→ Provided entries:
☆ ☆ ☆ ☆

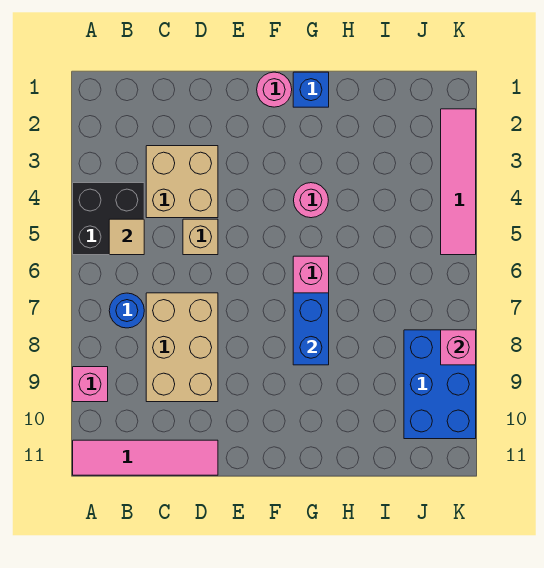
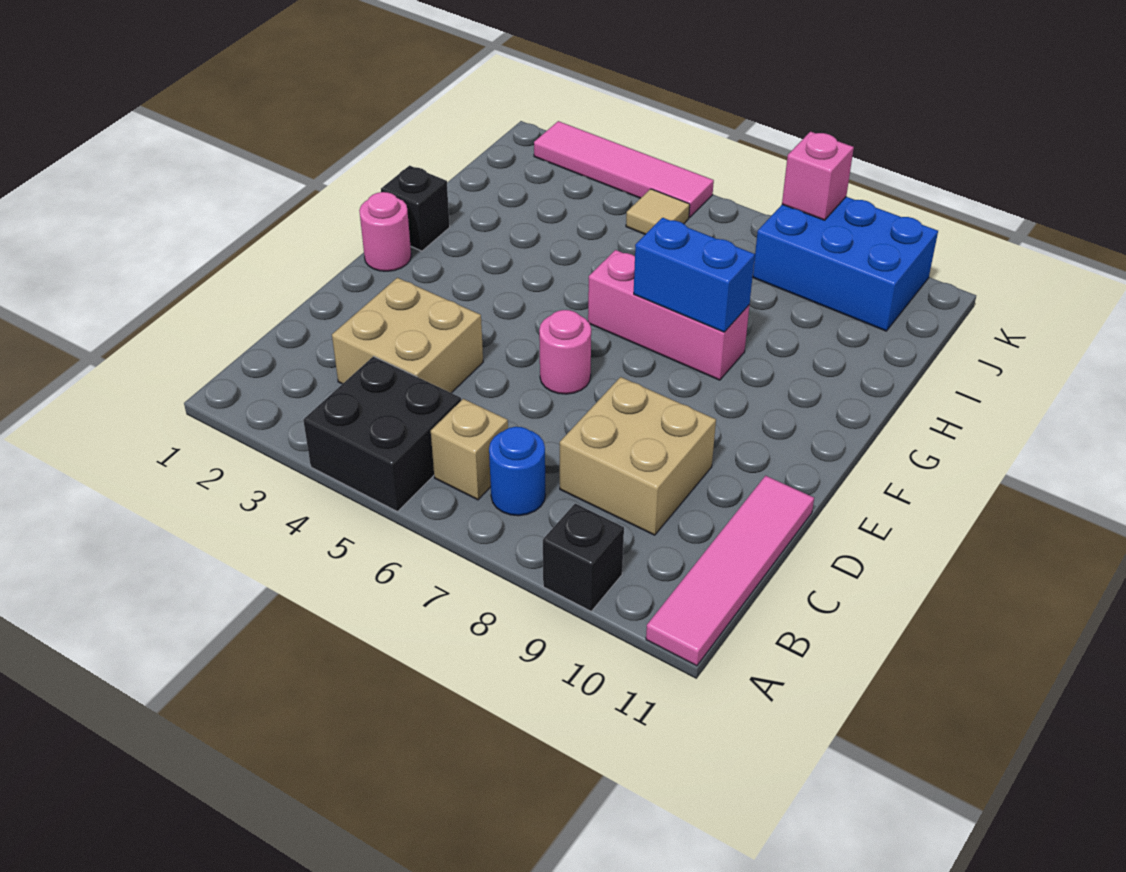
pink brick A9 level 1 -> black brick A9 level 1
tan tile B5 level 2 -> tan tile J5 level 1
tan brick C7:D9 level 1 -> tan brick C8:D9 level 1
tan brick D5 level 1 -> tan brick B6 level 1
blue brick G1 level 1 -> black brick G1 level 1
pink round brick G4 level 1 -> pink round brick E6 level 1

☆ ☆ ☆ ☆

→ What the task asks: In the lines above, find the word "black" and copy each line that contains it.

→ Solution below:
pink brick A9 level 1 -> black brick A9 level 1
blue brick G1 level 1 -> black brick G1 level 1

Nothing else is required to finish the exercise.